__Brief__: Return the tail of the records exactly, starting from the line containing "(236, 124) = (204, 339): red" and ending with the final line.

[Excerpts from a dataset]
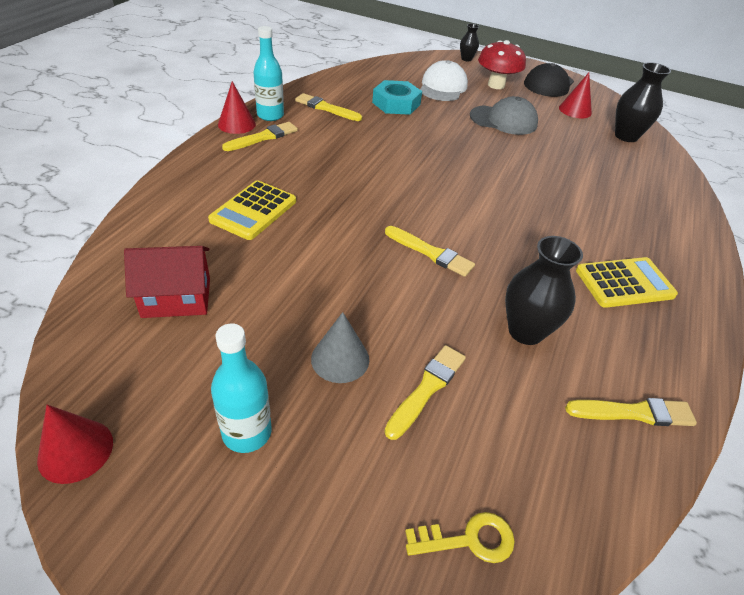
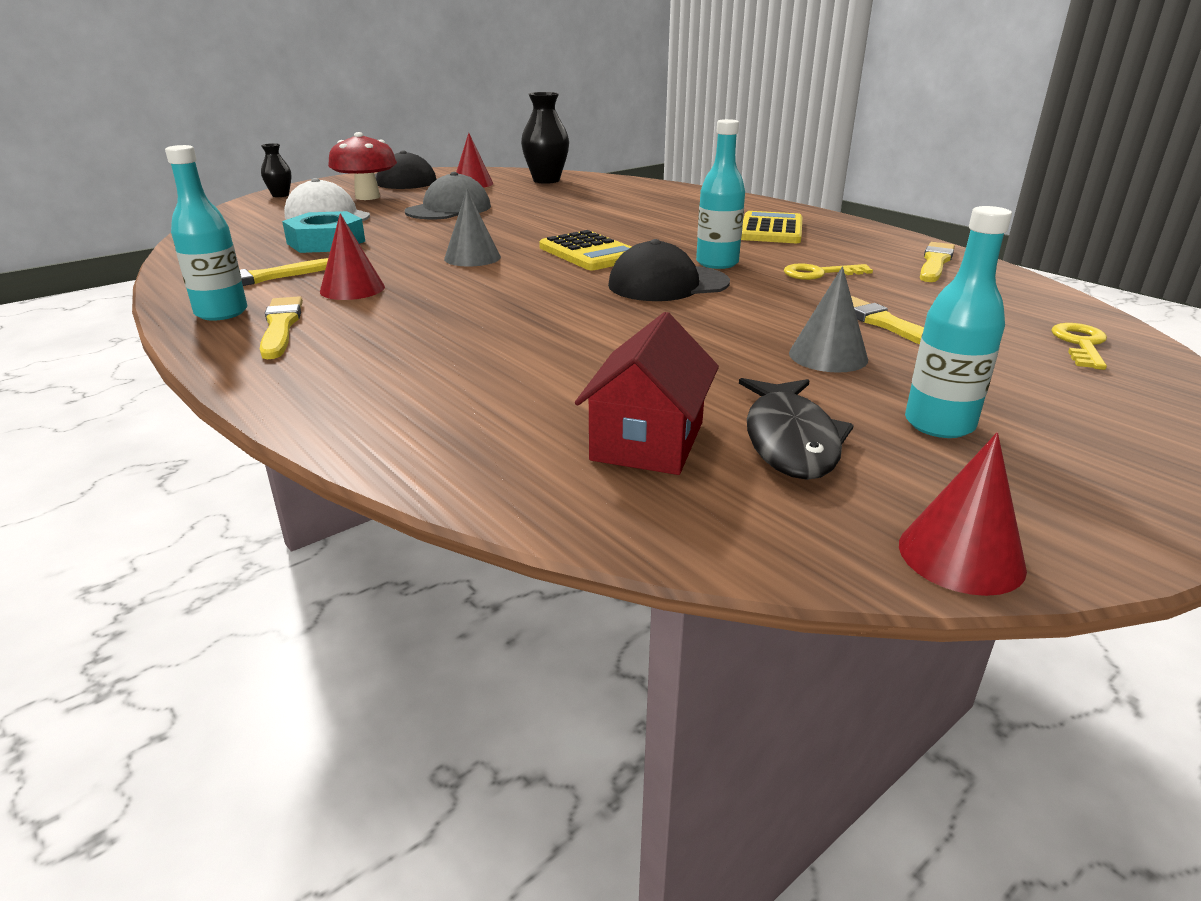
camera: 60 degrees left, 15 degrees down
(196, 357) = (790, 440): none -> black fish
(236, 124) = (204, 339): red cone -> red cone (352, 289)
(253, 211) = (478, 360): yellow calculator -> yellow calculator (589, 253)
(414, 159) = (472, 257): none -> grey cone
(430, 253) = (668, 284): yellow brush -> black cap
(499, 268) = (717, 263): none -> turquoise bottle
(525, 331) = (819, 273): black vase -> yellow key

__Written reply__:
(236, 124) = (204, 339): red cone -> red cone (352, 289)
(253, 211) = (478, 360): yellow calculator -> yellow calculator (589, 253)
(414, 159) = (472, 257): none -> grey cone
(430, 253) = (668, 284): yellow brush -> black cap
(499, 268) = (717, 263): none -> turquoise bottle
(525, 331) = (819, 273): black vase -> yellow key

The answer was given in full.